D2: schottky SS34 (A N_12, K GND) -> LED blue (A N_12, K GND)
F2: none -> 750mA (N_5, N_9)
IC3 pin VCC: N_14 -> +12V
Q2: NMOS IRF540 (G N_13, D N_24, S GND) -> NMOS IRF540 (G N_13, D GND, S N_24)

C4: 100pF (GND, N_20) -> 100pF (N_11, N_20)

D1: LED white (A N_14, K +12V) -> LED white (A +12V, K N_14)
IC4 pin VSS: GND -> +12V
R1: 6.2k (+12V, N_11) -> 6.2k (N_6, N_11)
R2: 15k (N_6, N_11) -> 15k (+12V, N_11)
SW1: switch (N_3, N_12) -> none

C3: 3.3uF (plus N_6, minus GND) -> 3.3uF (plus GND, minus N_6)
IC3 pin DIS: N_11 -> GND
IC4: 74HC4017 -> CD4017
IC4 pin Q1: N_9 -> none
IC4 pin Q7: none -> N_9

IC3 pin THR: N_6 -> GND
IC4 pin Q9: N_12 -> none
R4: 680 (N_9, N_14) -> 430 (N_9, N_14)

※

=== Aim of the task ===
What is needed is every line from the start of the entries through the line containing "IC4 pin VSS: GND -> +12V", returned word for word and nothing else.

=== Answer box ===
D2: schottky SS34 (A N_12, K GND) -> LED blue (A N_12, K GND)
F2: none -> 750mA (N_5, N_9)
IC3 pin VCC: N_14 -> +12V
Q2: NMOS IRF540 (G N_13, D N_24, S GND) -> NMOS IRF540 (G N_13, D GND, S N_24)

C4: 100pF (GND, N_20) -> 100pF (N_11, N_20)

D1: LED white (A N_14, K +12V) -> LED white (A +12V, K N_14)
IC4 pin VSS: GND -> +12V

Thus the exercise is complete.